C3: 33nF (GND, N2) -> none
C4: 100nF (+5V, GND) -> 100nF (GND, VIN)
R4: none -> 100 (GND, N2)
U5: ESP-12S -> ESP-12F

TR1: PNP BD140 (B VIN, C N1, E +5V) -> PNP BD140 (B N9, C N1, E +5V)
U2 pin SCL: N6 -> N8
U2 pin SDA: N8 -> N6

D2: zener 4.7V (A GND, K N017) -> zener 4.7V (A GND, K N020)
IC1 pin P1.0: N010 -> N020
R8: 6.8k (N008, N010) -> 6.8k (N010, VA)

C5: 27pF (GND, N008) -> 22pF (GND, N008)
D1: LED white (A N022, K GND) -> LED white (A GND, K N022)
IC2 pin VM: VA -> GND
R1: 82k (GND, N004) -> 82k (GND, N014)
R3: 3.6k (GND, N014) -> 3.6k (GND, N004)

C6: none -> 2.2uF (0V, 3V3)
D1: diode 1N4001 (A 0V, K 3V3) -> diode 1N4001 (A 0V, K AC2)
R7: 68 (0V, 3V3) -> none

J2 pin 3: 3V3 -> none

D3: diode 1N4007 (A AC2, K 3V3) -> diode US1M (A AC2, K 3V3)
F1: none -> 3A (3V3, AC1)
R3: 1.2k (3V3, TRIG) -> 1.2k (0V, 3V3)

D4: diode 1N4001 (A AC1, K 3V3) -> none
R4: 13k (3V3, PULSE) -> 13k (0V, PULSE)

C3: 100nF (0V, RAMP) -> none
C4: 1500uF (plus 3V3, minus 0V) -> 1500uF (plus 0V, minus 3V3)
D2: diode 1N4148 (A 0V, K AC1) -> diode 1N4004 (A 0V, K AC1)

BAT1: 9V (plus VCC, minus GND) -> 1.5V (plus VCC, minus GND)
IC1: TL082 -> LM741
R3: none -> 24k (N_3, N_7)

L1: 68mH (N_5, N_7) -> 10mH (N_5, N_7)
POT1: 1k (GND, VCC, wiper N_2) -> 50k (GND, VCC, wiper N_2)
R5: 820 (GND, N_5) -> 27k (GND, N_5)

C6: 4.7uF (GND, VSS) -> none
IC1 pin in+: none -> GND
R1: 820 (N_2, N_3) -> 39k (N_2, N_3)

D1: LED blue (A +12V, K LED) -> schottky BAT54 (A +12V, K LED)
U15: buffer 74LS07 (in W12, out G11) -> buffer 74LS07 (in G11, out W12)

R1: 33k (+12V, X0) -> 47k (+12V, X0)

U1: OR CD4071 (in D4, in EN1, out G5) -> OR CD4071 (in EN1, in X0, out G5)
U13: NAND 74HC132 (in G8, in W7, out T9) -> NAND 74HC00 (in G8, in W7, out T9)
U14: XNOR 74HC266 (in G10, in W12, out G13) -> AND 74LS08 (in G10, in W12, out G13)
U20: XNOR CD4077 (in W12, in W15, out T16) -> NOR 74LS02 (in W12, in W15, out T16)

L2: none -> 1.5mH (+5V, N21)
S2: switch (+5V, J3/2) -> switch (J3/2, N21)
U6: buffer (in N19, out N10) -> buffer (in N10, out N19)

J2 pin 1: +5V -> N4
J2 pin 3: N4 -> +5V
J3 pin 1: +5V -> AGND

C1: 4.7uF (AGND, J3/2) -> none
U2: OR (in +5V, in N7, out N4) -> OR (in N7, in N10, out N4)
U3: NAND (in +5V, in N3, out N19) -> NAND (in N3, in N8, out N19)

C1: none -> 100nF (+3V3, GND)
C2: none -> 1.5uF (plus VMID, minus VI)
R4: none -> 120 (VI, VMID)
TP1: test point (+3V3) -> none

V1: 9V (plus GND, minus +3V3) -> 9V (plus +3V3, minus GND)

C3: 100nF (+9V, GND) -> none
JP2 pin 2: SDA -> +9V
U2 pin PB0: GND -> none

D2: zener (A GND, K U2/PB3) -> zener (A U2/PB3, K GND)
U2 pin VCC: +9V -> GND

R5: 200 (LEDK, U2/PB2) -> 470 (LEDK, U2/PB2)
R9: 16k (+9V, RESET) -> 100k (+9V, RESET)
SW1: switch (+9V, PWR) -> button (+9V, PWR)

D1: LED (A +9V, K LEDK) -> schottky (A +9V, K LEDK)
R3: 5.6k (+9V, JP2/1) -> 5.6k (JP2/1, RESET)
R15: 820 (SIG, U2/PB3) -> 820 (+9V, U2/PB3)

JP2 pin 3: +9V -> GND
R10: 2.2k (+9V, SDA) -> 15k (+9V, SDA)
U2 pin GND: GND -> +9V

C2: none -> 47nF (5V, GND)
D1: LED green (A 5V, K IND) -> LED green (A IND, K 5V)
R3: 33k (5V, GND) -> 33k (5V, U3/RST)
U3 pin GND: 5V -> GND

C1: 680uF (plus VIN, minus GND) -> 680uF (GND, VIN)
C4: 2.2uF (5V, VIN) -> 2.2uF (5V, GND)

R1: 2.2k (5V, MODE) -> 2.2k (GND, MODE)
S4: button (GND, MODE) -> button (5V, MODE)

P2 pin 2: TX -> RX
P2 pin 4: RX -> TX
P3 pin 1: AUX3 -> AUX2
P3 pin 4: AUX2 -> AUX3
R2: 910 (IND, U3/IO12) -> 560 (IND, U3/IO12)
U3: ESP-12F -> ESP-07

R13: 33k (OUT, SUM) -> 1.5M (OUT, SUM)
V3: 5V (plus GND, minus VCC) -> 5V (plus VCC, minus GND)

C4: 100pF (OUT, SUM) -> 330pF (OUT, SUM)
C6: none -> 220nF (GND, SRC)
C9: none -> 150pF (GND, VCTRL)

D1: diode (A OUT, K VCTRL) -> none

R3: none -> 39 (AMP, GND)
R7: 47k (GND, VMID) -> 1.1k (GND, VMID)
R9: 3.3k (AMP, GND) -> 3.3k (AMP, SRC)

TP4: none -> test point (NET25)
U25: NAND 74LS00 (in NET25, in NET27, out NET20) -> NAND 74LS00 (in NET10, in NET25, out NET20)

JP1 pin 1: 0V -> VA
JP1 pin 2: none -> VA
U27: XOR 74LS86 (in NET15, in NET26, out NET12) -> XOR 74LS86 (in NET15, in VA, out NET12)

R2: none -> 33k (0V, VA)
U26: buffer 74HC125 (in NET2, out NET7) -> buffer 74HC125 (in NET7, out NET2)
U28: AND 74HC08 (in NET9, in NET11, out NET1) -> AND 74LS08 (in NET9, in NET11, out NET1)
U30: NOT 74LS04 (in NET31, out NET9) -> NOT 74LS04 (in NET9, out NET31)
··········
» Task prompt:
Print exactly the lines above, between the one holding "D2: diode 1N4148" and the one holding "R5: 820 (GND, N_5) -> 27k (GND, N_5)", inclusive, and nothing besides.

» Your solution:
D2: diode 1N4148 (A 0V, K AC1) -> diode 1N4004 (A 0V, K AC1)

BAT1: 9V (plus VCC, minus GND) -> 1.5V (plus VCC, minus GND)
IC1: TL082 -> LM741
R3: none -> 24k (N_3, N_7)

L1: 68mH (N_5, N_7) -> 10mH (N_5, N_7)
POT1: 1k (GND, VCC, wiper N_2) -> 50k (GND, VCC, wiper N_2)
R5: 820 (GND, N_5) -> 27k (GND, N_5)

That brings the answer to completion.